DATA TO USE -
= = = =

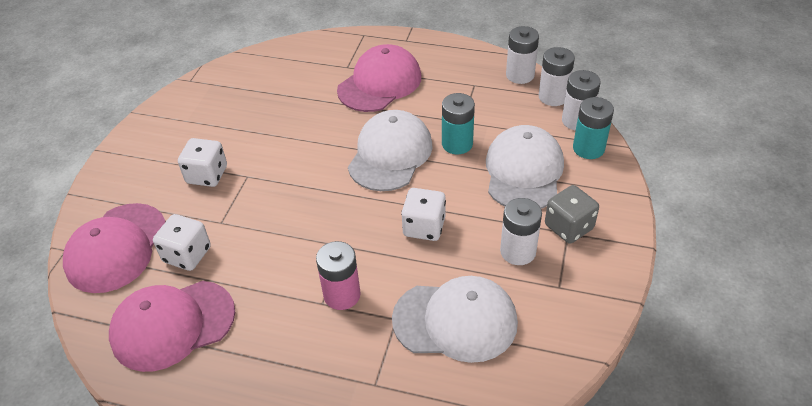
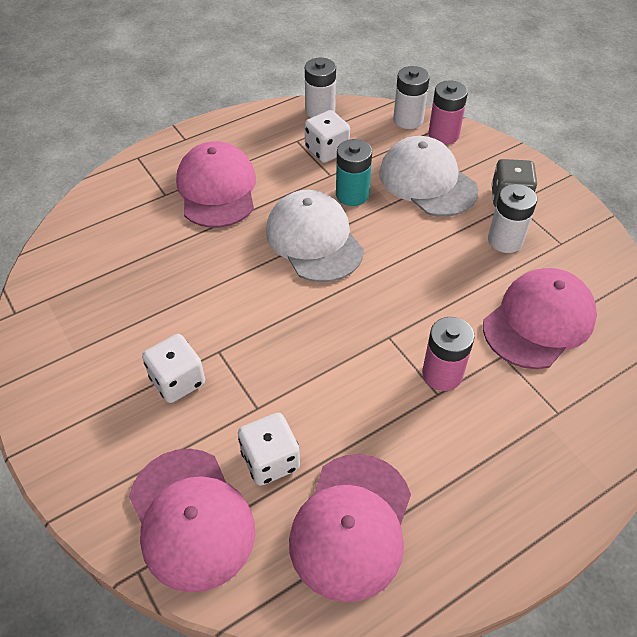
camera: 50 degrees left, 5 degrees up
(424, 227) = (422, 274): white dice -> white dice (327, 151)
(455, 321) = (539, 321): white cap -> pink cap
(553, 97) = (367, 112): white battery -> none
(588, 148) = (443, 135): turquoise battery -> pink battery

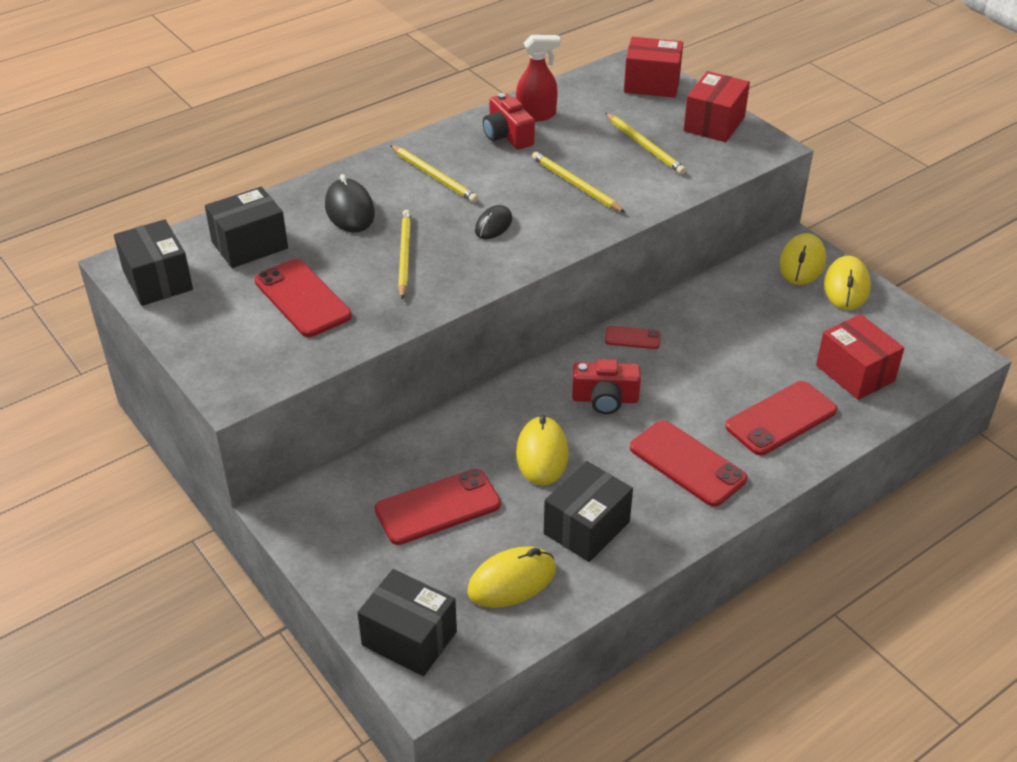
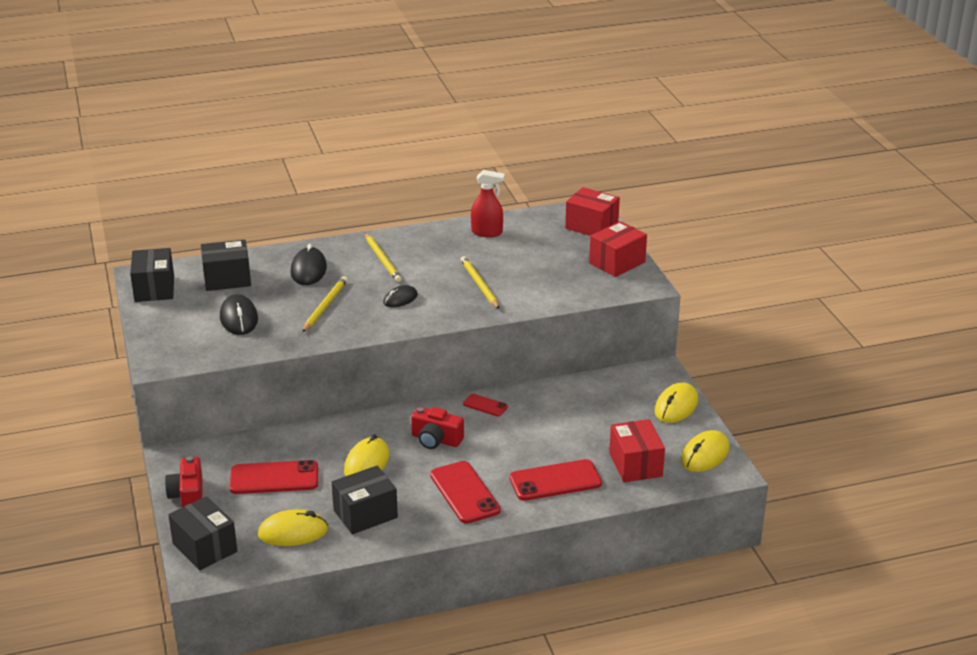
camera: 20 degrees right, 10 degrees down
(302, 298) = (239, 318): red phone -> black mouse
(507, 136) = (455, 242): red camera -> red camera (188, 495)
(644, 146) = (551, 268): yellow pencil -> none
(802, 263) = (654, 383): yellow mouse -> yellow mouse (705, 455)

= = = =

Look through the records and gather every line containing "pink".

RESULT OF THE TASK -
(455, 321) = (539, 321): white cap -> pink cap
(588, 148) = (443, 135): turquoise battery -> pink battery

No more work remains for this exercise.